***** Material provided

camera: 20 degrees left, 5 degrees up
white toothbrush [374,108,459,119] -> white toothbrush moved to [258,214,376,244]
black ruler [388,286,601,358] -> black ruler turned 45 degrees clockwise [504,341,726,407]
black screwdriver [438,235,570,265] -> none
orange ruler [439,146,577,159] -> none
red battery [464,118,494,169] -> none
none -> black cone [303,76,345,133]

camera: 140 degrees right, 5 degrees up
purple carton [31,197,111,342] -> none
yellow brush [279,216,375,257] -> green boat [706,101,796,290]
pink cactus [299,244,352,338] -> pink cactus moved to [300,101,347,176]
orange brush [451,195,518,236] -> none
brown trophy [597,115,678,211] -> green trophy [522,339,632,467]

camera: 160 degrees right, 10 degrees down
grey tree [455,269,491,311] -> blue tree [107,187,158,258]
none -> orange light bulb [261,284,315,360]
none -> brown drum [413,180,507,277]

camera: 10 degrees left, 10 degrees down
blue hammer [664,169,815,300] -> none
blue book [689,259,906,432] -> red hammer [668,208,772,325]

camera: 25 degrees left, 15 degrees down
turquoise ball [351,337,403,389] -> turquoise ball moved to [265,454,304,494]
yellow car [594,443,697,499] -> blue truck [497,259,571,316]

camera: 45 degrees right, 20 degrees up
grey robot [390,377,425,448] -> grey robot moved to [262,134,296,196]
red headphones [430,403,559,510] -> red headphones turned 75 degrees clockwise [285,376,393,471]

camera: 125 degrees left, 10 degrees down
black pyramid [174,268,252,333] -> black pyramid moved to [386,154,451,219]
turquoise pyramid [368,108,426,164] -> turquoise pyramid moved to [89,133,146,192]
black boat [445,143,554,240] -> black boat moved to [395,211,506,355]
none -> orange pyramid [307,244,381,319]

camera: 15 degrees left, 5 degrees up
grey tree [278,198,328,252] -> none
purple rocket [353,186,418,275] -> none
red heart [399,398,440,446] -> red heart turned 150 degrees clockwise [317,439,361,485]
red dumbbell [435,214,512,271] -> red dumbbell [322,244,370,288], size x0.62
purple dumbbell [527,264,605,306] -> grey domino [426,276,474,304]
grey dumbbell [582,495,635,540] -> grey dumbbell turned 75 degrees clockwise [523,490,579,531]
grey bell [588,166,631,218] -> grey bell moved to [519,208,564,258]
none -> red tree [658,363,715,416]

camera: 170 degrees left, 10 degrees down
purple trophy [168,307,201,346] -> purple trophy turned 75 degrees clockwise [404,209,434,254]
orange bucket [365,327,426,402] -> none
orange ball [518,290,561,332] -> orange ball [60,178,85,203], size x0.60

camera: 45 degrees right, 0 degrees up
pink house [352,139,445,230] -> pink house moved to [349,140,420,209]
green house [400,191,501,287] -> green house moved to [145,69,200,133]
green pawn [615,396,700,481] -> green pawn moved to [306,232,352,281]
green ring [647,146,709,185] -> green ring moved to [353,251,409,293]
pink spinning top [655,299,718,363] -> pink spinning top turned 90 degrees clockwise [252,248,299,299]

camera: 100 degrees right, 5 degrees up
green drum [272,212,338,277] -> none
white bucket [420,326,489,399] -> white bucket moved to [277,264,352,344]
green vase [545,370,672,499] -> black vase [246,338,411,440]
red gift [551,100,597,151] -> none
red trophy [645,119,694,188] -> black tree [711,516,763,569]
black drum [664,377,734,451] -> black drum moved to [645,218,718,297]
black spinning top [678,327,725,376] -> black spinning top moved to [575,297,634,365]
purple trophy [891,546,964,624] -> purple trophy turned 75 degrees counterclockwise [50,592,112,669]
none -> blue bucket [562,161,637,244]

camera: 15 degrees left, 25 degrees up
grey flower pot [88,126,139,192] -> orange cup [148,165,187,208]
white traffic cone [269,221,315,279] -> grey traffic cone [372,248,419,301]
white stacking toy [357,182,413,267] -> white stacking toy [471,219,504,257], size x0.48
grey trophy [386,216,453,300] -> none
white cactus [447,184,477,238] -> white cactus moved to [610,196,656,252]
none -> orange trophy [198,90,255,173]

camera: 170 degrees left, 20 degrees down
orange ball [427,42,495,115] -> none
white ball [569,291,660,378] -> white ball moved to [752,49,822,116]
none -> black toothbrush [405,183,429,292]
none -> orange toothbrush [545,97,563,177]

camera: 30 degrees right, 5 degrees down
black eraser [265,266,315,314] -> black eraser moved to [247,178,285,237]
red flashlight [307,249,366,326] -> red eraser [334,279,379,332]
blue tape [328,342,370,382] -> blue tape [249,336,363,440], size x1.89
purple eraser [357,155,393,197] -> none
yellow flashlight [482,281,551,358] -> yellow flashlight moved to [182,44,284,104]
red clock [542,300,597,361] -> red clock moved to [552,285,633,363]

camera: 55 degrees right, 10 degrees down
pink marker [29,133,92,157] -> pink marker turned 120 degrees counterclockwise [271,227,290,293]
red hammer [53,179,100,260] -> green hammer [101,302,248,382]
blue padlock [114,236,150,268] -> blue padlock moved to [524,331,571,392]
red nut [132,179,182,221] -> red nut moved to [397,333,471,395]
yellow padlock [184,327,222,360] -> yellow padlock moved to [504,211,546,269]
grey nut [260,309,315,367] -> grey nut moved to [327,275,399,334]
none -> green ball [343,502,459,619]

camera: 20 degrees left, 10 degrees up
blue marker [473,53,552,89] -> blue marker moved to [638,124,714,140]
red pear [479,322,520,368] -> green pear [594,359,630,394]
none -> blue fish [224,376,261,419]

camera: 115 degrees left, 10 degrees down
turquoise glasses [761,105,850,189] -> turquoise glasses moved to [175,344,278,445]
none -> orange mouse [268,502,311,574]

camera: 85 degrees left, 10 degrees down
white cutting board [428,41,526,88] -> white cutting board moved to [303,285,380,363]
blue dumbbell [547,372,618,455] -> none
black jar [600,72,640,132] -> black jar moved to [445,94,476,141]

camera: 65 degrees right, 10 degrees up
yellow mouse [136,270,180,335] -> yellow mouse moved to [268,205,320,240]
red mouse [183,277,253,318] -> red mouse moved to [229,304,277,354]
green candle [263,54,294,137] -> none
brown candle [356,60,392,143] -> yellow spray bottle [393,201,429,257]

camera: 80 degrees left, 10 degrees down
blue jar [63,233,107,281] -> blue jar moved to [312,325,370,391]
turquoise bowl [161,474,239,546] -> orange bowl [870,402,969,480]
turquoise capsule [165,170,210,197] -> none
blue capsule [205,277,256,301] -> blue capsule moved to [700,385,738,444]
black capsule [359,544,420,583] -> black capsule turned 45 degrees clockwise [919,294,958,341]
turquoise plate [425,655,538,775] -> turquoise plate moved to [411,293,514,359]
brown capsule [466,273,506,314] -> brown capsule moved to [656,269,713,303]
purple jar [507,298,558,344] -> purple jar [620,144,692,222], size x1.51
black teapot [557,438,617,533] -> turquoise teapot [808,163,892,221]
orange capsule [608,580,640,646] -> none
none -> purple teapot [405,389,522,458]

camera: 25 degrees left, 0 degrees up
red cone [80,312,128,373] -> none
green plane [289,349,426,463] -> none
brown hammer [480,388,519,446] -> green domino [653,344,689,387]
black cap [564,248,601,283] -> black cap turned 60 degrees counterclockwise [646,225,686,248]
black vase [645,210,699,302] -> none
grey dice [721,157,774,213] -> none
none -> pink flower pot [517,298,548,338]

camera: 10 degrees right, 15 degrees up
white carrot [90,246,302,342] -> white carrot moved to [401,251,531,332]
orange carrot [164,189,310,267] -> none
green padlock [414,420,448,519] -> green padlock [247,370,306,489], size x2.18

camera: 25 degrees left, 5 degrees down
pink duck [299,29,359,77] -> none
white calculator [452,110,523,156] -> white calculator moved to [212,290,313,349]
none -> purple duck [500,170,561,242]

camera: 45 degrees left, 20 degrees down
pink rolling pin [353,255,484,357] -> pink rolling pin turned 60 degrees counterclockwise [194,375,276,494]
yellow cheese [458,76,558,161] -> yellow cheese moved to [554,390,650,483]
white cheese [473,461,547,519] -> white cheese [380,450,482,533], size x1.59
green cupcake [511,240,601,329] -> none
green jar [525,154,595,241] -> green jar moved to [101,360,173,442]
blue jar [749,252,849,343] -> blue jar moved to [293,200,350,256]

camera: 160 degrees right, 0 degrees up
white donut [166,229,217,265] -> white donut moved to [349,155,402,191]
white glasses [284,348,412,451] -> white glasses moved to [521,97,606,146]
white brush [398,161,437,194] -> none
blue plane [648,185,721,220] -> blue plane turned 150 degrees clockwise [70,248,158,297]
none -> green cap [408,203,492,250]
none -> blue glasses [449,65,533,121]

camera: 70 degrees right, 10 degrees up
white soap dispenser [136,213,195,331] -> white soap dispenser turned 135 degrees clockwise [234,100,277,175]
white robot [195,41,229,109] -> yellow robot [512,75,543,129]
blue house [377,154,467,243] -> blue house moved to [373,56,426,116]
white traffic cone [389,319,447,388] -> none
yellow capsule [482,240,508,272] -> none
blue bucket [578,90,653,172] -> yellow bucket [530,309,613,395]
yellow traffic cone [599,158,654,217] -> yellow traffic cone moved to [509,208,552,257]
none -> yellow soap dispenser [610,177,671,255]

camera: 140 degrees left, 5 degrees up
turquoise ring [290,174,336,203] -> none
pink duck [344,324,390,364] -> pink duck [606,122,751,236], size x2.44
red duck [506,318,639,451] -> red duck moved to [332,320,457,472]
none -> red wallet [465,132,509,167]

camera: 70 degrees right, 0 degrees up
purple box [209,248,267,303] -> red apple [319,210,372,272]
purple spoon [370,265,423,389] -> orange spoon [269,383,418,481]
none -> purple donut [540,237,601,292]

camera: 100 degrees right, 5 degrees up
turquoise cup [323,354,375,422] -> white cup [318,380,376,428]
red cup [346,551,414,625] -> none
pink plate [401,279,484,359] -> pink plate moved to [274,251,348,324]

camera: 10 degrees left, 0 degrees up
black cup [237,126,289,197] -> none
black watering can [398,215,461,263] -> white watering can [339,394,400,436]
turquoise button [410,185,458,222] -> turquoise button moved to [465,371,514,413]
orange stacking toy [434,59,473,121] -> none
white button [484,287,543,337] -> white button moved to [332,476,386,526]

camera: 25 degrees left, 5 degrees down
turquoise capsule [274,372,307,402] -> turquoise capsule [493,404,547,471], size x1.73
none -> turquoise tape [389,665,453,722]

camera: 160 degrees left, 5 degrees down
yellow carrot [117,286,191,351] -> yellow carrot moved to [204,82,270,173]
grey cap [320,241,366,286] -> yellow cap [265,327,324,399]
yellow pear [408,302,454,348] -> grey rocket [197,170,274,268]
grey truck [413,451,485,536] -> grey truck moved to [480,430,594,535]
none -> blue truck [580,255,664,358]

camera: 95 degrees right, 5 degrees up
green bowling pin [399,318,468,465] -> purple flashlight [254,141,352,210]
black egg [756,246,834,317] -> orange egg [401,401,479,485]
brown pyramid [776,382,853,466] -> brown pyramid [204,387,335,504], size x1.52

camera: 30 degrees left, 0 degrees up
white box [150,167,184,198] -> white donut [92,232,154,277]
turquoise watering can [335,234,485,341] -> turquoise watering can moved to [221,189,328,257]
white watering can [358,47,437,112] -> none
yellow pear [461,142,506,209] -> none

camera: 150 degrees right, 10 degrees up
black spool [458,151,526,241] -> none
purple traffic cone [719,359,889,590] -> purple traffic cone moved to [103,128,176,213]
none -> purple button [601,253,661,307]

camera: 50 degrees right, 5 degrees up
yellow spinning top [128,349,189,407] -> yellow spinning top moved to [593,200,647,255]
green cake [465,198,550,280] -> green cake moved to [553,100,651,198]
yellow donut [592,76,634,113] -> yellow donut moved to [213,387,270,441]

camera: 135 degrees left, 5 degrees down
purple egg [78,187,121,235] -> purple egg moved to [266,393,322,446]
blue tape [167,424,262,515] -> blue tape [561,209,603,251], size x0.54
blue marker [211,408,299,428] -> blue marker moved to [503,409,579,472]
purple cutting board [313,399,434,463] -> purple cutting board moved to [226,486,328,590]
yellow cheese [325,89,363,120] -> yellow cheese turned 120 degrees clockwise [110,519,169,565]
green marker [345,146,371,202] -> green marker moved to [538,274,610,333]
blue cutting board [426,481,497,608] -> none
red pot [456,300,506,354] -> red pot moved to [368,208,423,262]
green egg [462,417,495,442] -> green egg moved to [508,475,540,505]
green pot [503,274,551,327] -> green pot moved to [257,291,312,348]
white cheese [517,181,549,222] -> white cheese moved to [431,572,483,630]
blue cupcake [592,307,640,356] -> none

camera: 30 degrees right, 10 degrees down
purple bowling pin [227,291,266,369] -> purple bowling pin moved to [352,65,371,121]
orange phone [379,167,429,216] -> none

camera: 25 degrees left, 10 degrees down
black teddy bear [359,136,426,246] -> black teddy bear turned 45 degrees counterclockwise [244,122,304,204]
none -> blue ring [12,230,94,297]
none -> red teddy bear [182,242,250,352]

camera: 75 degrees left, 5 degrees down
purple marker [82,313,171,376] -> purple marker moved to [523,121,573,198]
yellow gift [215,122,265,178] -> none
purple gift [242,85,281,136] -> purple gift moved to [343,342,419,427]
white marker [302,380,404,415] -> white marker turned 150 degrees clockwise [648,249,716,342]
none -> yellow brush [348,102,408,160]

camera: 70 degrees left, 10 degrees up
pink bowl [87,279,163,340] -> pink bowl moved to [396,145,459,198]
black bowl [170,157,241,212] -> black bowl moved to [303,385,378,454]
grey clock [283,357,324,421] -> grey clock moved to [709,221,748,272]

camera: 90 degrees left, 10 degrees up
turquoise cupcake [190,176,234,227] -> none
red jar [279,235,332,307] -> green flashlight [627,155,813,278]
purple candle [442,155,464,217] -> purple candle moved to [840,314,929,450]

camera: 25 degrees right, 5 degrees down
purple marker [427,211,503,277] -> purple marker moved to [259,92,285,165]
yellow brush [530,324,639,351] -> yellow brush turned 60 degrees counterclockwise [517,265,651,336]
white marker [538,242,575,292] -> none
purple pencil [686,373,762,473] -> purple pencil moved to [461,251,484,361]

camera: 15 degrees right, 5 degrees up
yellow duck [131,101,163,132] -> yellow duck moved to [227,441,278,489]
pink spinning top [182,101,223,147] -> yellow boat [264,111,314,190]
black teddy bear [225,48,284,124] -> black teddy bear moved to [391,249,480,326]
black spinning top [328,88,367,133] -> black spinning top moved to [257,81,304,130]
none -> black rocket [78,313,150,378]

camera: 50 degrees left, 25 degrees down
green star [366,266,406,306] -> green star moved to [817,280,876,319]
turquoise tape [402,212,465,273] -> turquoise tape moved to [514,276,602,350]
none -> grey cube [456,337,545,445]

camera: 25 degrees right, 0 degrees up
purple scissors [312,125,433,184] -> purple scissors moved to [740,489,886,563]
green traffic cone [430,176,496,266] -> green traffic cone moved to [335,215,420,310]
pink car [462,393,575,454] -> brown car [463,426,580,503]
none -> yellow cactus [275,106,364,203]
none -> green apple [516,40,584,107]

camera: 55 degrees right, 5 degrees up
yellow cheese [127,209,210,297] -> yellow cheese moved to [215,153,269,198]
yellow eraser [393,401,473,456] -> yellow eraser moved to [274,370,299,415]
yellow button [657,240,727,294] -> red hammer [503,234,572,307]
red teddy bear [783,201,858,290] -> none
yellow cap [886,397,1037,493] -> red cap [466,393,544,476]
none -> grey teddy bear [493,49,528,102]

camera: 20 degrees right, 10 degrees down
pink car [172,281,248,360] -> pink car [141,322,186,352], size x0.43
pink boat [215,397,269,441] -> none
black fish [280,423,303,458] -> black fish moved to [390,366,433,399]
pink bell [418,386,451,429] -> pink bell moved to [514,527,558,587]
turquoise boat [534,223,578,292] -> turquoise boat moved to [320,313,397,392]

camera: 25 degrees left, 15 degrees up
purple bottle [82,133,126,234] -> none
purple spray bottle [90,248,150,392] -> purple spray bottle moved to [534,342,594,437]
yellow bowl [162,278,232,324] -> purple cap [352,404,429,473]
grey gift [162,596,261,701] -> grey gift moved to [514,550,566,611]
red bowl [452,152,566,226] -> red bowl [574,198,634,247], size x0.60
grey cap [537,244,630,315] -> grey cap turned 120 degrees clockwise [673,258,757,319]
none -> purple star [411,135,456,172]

**********

[What to work on]: What you return must be an exact retyping of the lines above starting at the line with "blue jar [63,233,107,281]" and ending at the line with "green plane [289,349,426,463] -> none", and nothing besides.

[Result]:
blue jar [63,233,107,281] -> blue jar moved to [312,325,370,391]
turquoise bowl [161,474,239,546] -> orange bowl [870,402,969,480]
turquoise capsule [165,170,210,197] -> none
blue capsule [205,277,256,301] -> blue capsule moved to [700,385,738,444]
black capsule [359,544,420,583] -> black capsule turned 45 degrees clockwise [919,294,958,341]
turquoise plate [425,655,538,775] -> turquoise plate moved to [411,293,514,359]
brown capsule [466,273,506,314] -> brown capsule moved to [656,269,713,303]
purple jar [507,298,558,344] -> purple jar [620,144,692,222], size x1.51
black teapot [557,438,617,533] -> turquoise teapot [808,163,892,221]
orange capsule [608,580,640,646] -> none
none -> purple teapot [405,389,522,458]

camera: 25 degrees left, 0 degrees up
red cone [80,312,128,373] -> none
green plane [289,349,426,463] -> none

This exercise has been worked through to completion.